_Activity_. Write out exactly, with no other output, the lines below from the one that contains "(369, 168) = (266, 197): red eraser -> none" through the end.

_Record excerpts_.
--- --- ---
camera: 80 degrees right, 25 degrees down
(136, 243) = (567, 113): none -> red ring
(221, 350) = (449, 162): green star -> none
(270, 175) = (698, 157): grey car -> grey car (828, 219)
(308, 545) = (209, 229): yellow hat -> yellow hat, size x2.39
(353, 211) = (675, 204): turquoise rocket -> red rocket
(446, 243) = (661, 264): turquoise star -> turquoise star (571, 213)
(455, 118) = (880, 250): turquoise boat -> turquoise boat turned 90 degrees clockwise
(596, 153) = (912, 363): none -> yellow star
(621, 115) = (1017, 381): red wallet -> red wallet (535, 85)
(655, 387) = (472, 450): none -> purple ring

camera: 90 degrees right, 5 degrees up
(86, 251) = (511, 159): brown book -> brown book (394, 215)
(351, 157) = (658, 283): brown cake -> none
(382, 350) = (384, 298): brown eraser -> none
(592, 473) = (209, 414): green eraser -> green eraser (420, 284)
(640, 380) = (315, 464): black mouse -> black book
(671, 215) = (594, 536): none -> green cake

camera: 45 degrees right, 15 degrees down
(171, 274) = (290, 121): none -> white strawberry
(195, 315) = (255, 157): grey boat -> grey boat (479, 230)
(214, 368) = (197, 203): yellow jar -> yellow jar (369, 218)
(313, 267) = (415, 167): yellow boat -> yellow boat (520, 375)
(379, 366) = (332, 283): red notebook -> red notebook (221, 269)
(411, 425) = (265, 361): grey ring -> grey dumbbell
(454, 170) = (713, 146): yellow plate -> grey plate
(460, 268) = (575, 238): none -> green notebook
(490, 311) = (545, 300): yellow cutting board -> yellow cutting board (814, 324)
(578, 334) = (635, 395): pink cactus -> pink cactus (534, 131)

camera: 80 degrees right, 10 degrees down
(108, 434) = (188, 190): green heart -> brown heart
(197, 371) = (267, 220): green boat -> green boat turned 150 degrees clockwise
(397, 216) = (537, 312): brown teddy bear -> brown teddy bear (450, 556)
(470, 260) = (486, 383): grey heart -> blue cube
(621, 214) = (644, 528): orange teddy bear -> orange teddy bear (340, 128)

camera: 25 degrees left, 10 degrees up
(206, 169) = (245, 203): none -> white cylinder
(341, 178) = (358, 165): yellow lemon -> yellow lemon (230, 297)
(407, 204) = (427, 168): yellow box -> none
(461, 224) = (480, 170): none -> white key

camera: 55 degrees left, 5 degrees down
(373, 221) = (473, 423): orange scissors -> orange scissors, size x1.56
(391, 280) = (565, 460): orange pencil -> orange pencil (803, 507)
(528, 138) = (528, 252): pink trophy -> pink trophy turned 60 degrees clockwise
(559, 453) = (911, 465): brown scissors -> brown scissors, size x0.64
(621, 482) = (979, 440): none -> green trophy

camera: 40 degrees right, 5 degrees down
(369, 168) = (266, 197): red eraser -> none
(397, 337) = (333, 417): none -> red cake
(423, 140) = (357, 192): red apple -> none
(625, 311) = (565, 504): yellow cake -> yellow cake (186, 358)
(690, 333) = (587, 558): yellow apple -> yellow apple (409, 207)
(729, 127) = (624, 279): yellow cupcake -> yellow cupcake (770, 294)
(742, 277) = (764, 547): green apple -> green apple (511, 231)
--- --- ---
_Problem solution_.
(369, 168) = (266, 197): red eraser -> none
(397, 337) = (333, 417): none -> red cake
(423, 140) = (357, 192): red apple -> none
(625, 311) = (565, 504): yellow cake -> yellow cake (186, 358)
(690, 333) = (587, 558): yellow apple -> yellow apple (409, 207)
(729, 127) = (624, 279): yellow cupcake -> yellow cupcake (770, 294)
(742, 277) = (764, 547): green apple -> green apple (511, 231)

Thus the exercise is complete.